- [Source data]:
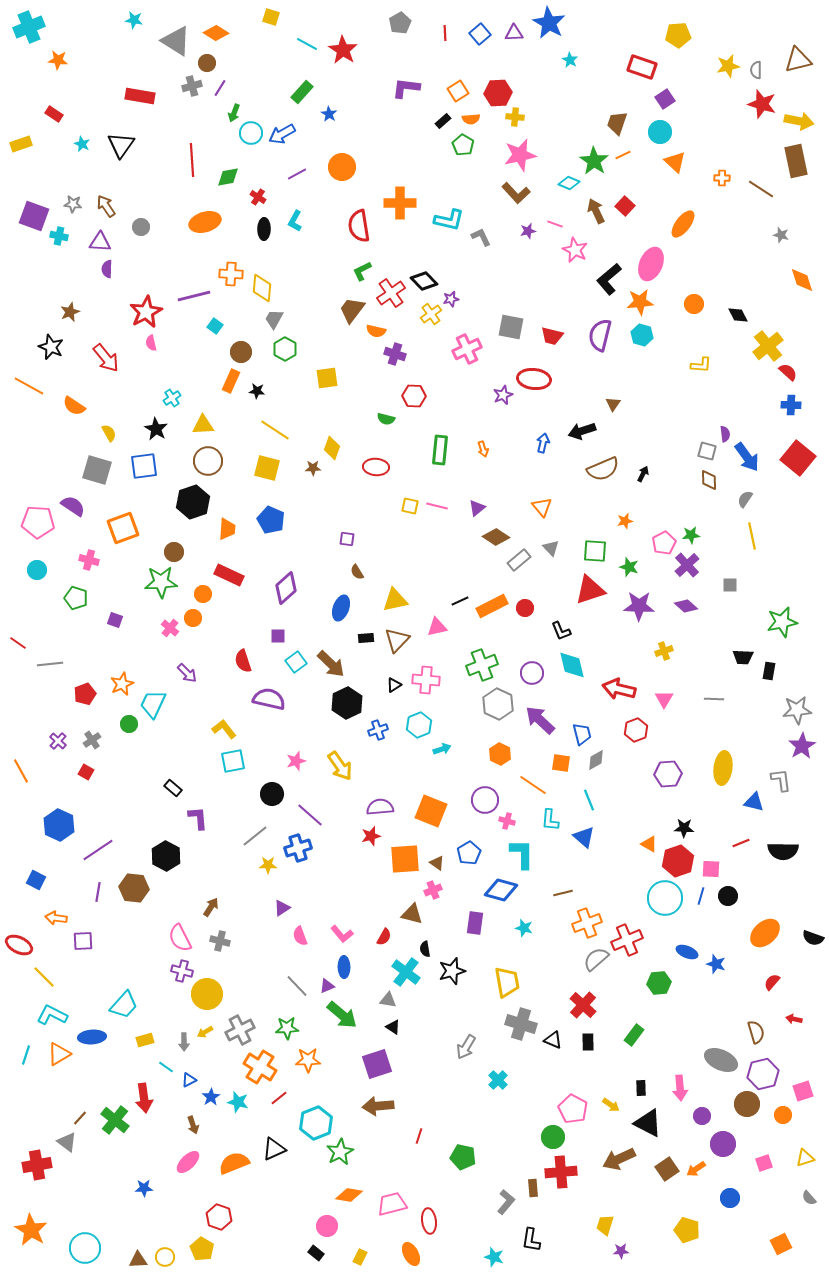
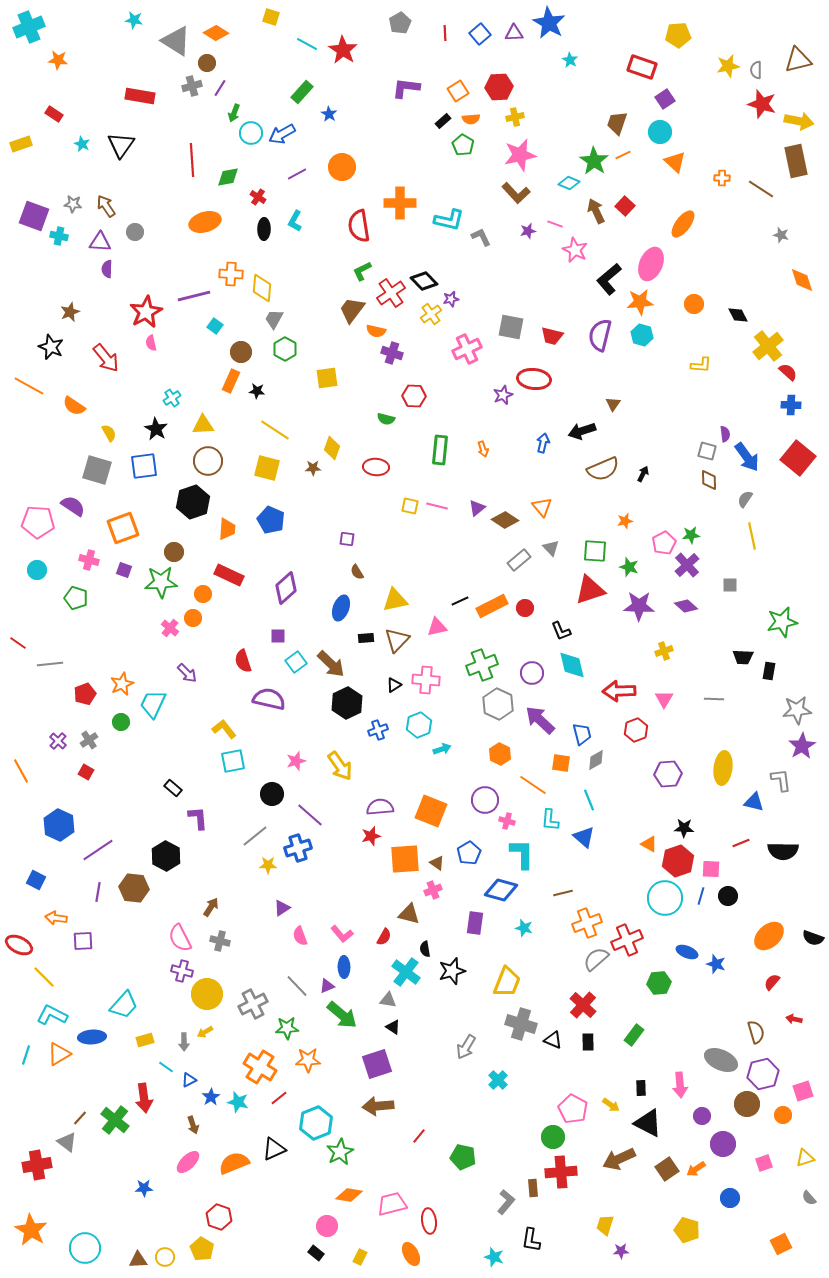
red hexagon at (498, 93): moved 1 px right, 6 px up
yellow cross at (515, 117): rotated 18 degrees counterclockwise
gray circle at (141, 227): moved 6 px left, 5 px down
purple cross at (395, 354): moved 3 px left, 1 px up
brown diamond at (496, 537): moved 9 px right, 17 px up
purple square at (115, 620): moved 9 px right, 50 px up
red arrow at (619, 689): moved 2 px down; rotated 16 degrees counterclockwise
green circle at (129, 724): moved 8 px left, 2 px up
gray cross at (92, 740): moved 3 px left
brown triangle at (412, 914): moved 3 px left
orange ellipse at (765, 933): moved 4 px right, 3 px down
yellow trapezoid at (507, 982): rotated 32 degrees clockwise
gray cross at (240, 1030): moved 13 px right, 26 px up
pink arrow at (680, 1088): moved 3 px up
red line at (419, 1136): rotated 21 degrees clockwise
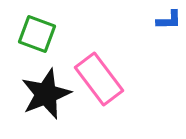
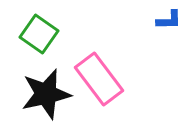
green square: moved 2 px right; rotated 15 degrees clockwise
black star: rotated 9 degrees clockwise
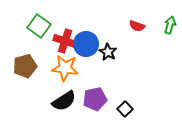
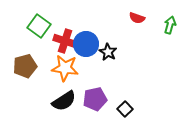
red semicircle: moved 8 px up
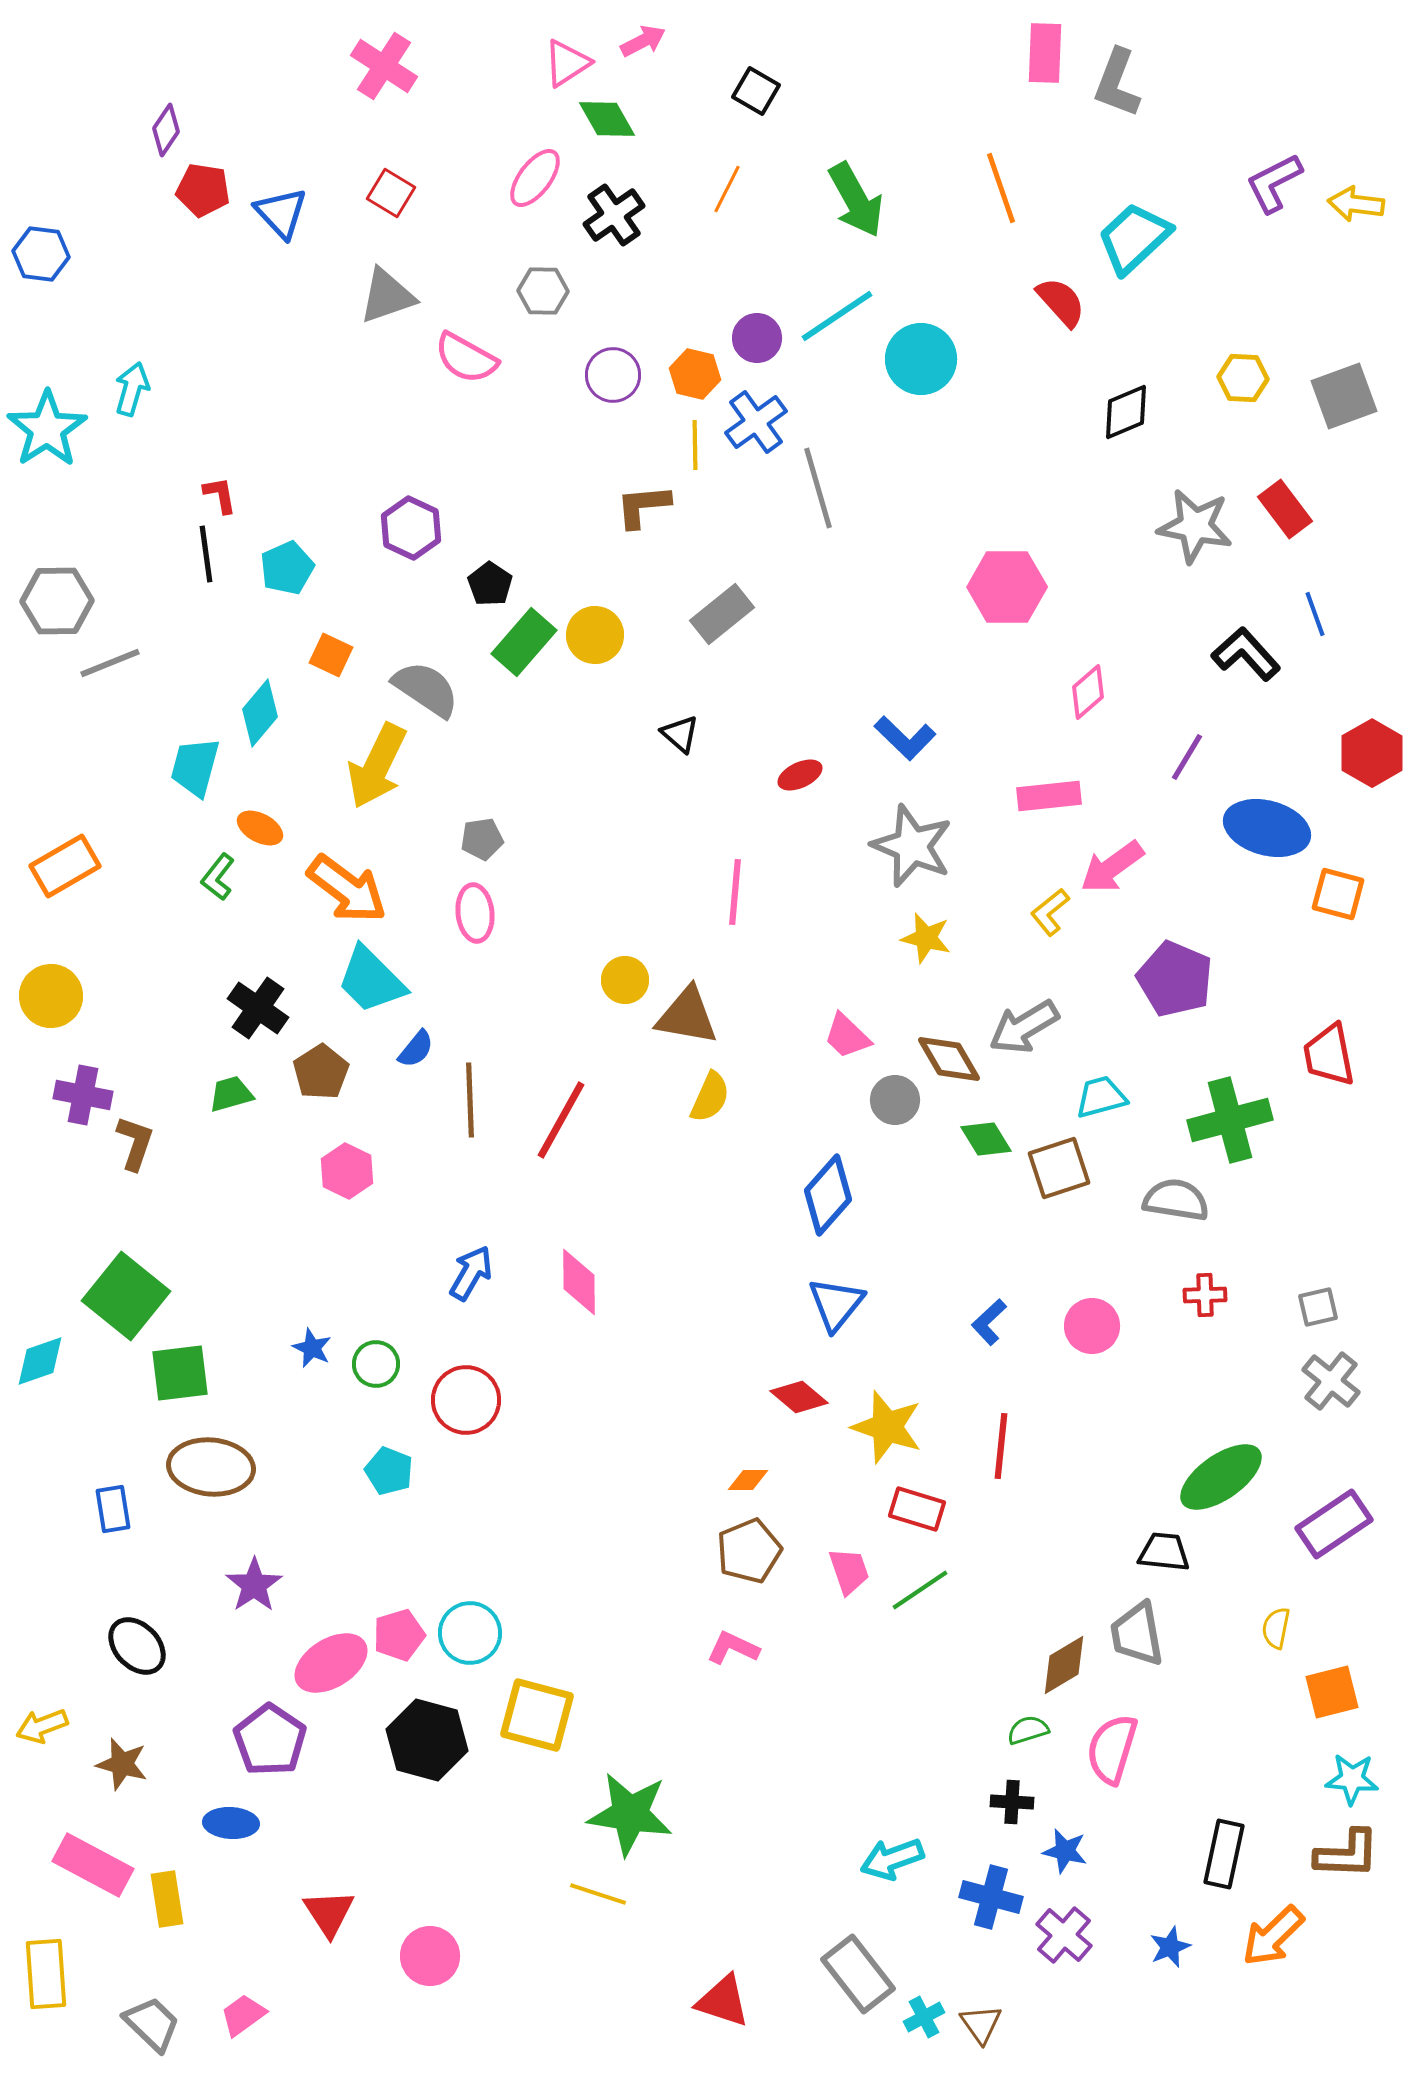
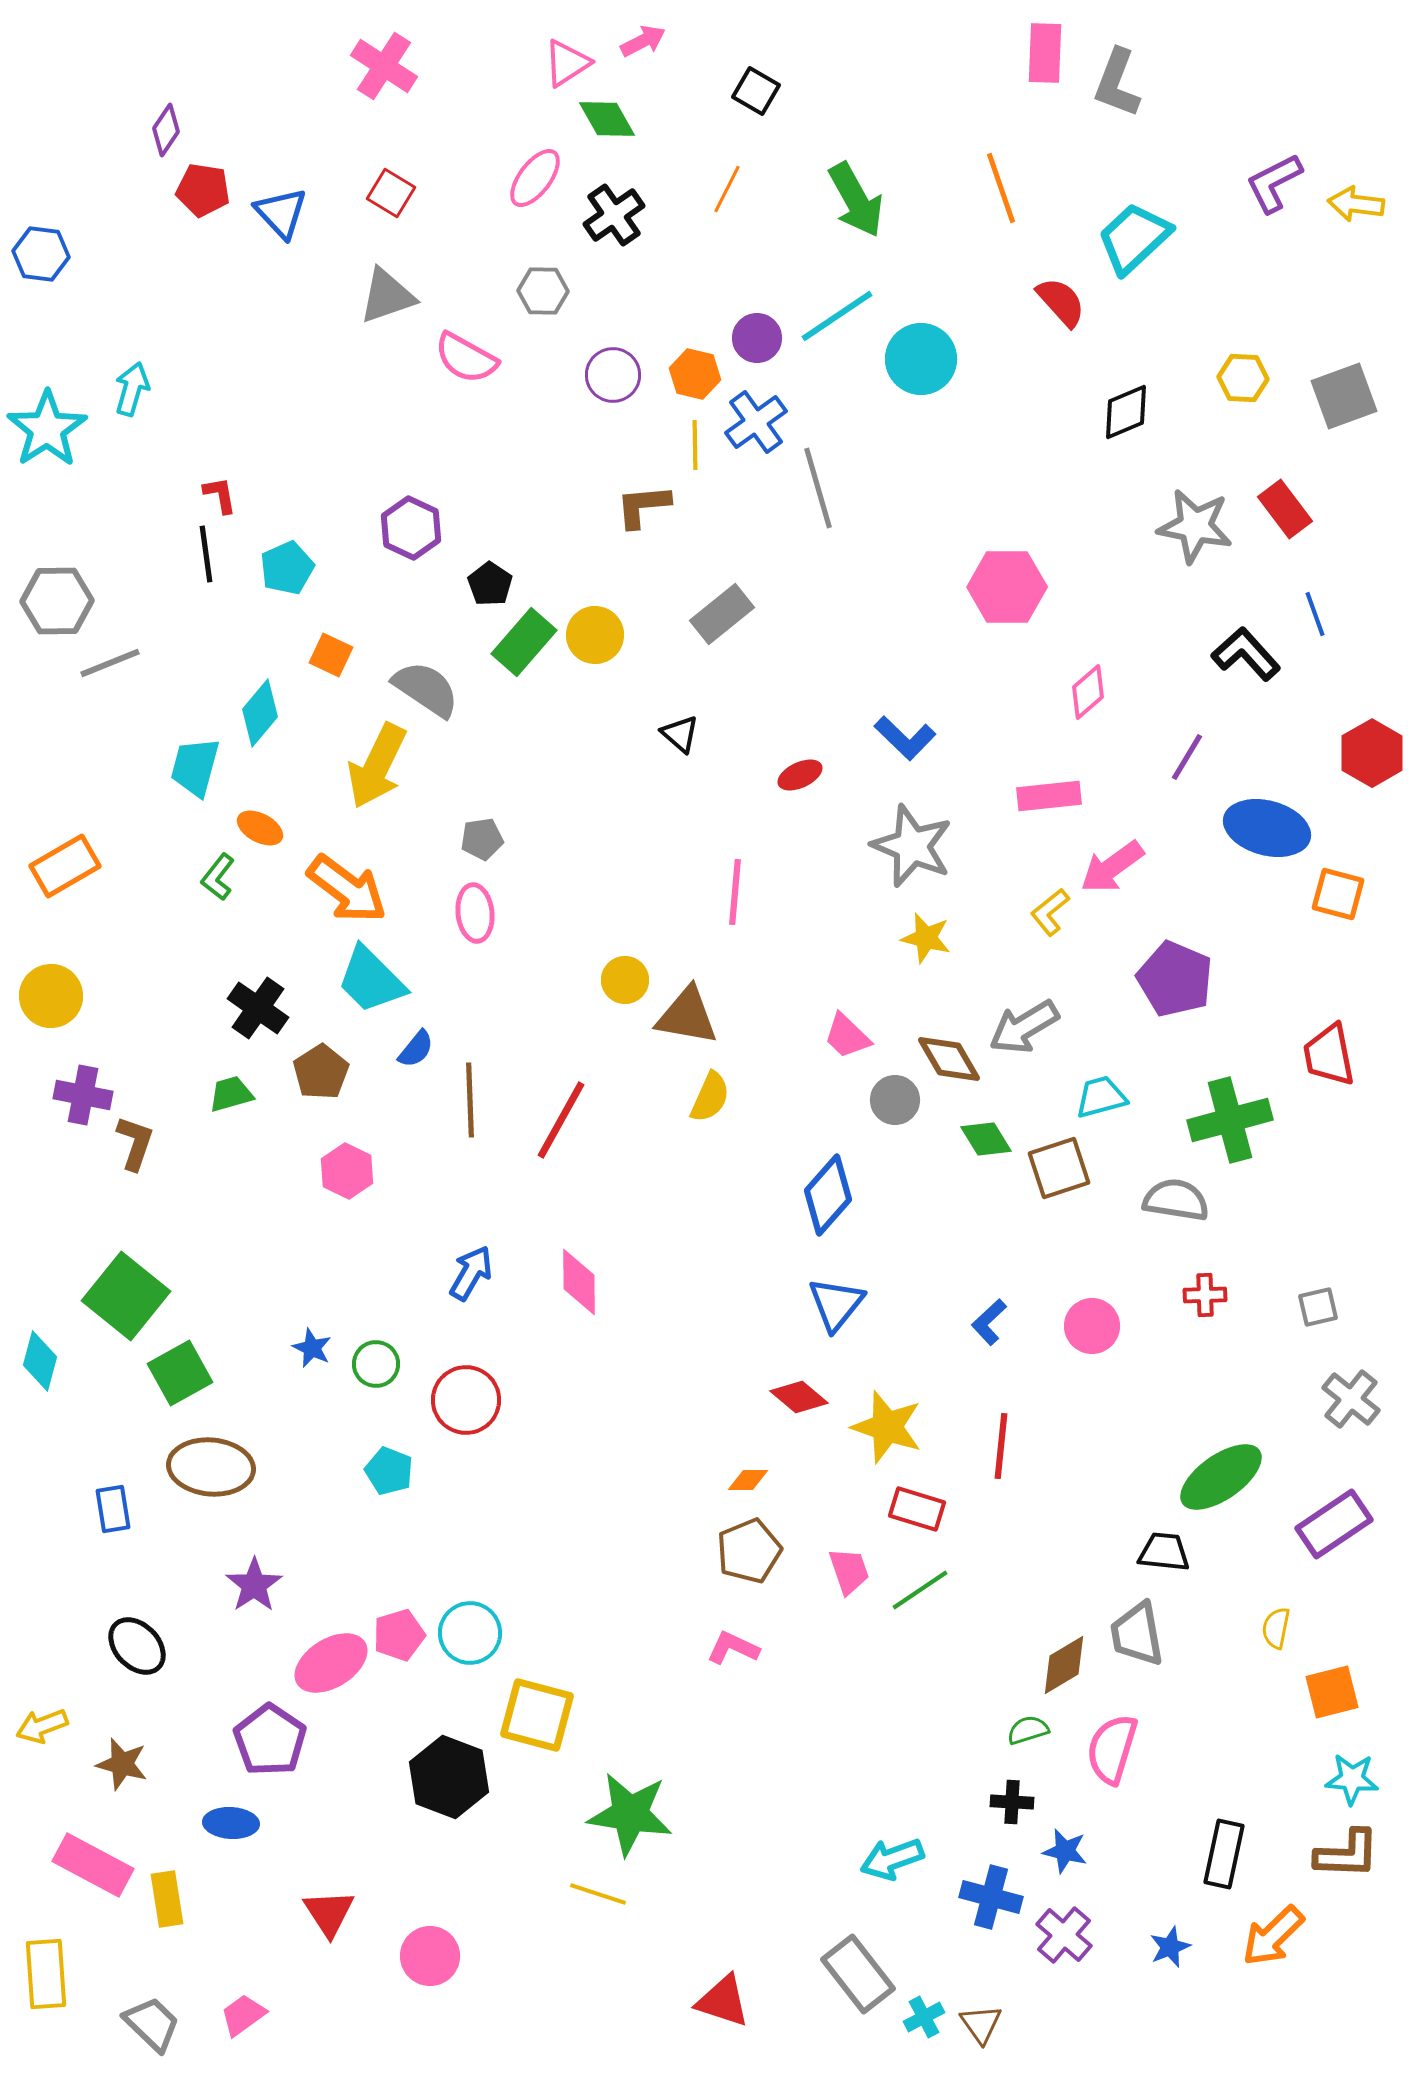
cyan diamond at (40, 1361): rotated 56 degrees counterclockwise
green square at (180, 1373): rotated 22 degrees counterclockwise
gray cross at (1331, 1381): moved 20 px right, 18 px down
black hexagon at (427, 1740): moved 22 px right, 37 px down; rotated 6 degrees clockwise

- [What to work on]: The records must be copied with no word altered, and without their pictures.

- [Answer space]:
red hexagon at (498, 93): moved 1 px right, 6 px up
yellow cross at (515, 117): rotated 18 degrees counterclockwise
gray circle at (141, 227): moved 6 px left, 5 px down
purple cross at (395, 354): moved 3 px left, 1 px up
brown diamond at (496, 537): moved 9 px right, 17 px up
purple square at (115, 620): moved 9 px right, 50 px up
red arrow at (619, 689): moved 2 px down; rotated 16 degrees counterclockwise
green circle at (129, 724): moved 8 px left, 2 px up
gray cross at (92, 740): moved 3 px left
brown triangle at (412, 914): moved 3 px left
orange ellipse at (765, 933): moved 4 px right, 3 px down
yellow trapezoid at (507, 982): rotated 32 degrees clockwise
gray cross at (240, 1030): moved 13 px right, 26 px up
pink arrow at (680, 1088): moved 3 px up
red line at (419, 1136): rotated 21 degrees clockwise
green square: moved 2 px right; rotated 15 degrees clockwise
black star: rotated 9 degrees clockwise
red semicircle: moved 8 px up
cyan diamond at (40, 1361): rotated 56 degrees counterclockwise
green square at (180, 1373): rotated 22 degrees counterclockwise
gray cross at (1331, 1381): moved 20 px right, 18 px down
black hexagon at (427, 1740): moved 22 px right, 37 px down; rotated 6 degrees clockwise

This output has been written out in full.